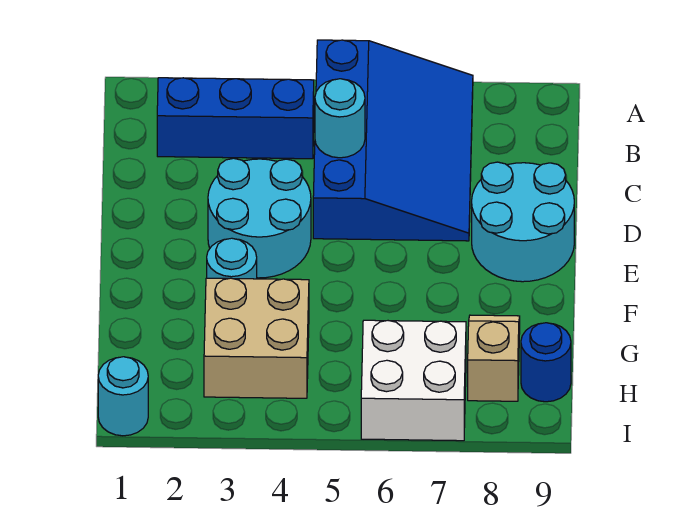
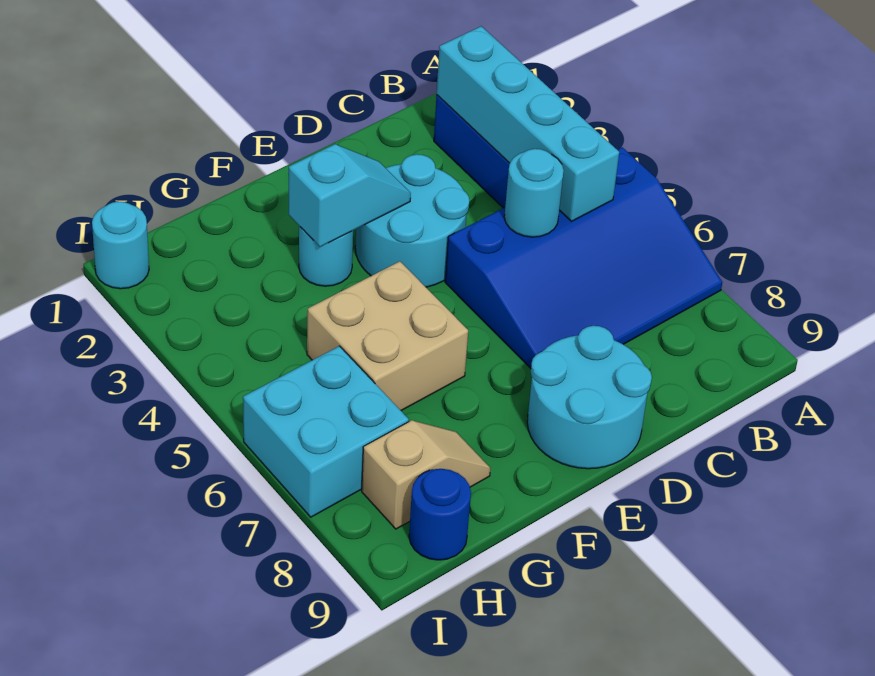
none -> cyan brick B2:B5 level 2
none -> cyan slope E3:F3 level 2 top F
tan brick G3:H4 level 1 -> tan brick F5:G6 level 1
white brick H6:I7 level 1 -> cyan brick H6:I7 level 1

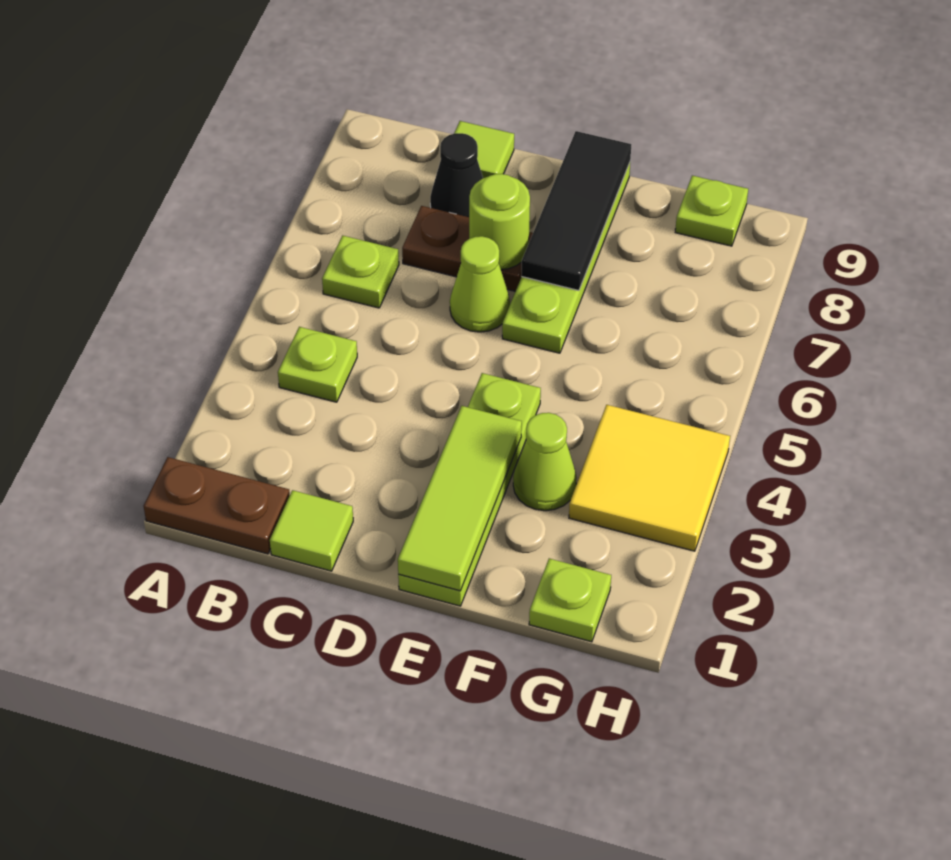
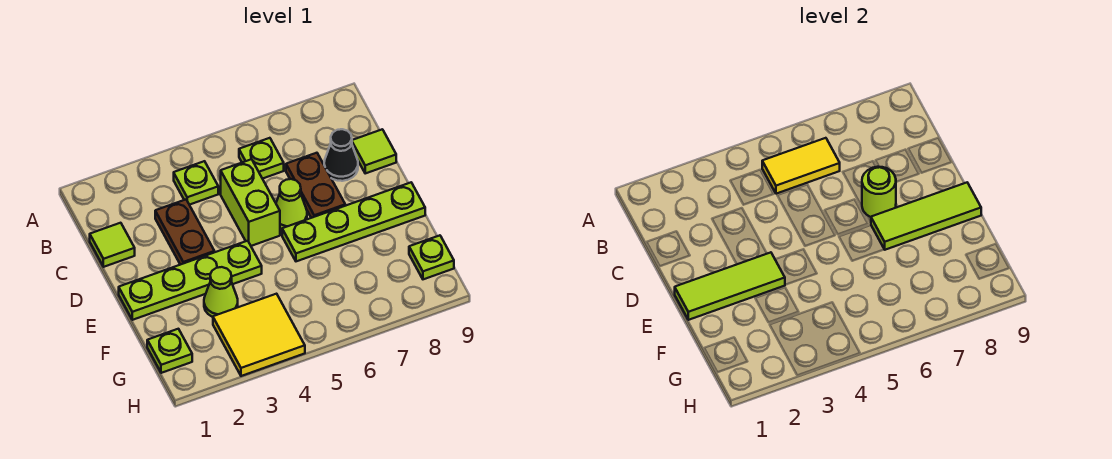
brown plate A1:B1 level 1 -> brown plate C3:D3 level 1
none -> yellow tile B5:B6 level 2
none -> lime brick C5:D5 level 1
black tile E7:E9 level 2 -> lime tile E7:E9 level 2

_____

• Work instruction
With the pictures omitted, reproduce the data above exactly.

• Response below
none -> cyan brick B2:B5 level 2
none -> cyan slope E3:F3 level 2 top F
tan brick G3:H4 level 1 -> tan brick F5:G6 level 1
white brick H6:I7 level 1 -> cyan brick H6:I7 level 1

brown plate A1:B1 level 1 -> brown plate C3:D3 level 1
none -> yellow tile B5:B6 level 2
none -> lime brick C5:D5 level 1
black tile E7:E9 level 2 -> lime tile E7:E9 level 2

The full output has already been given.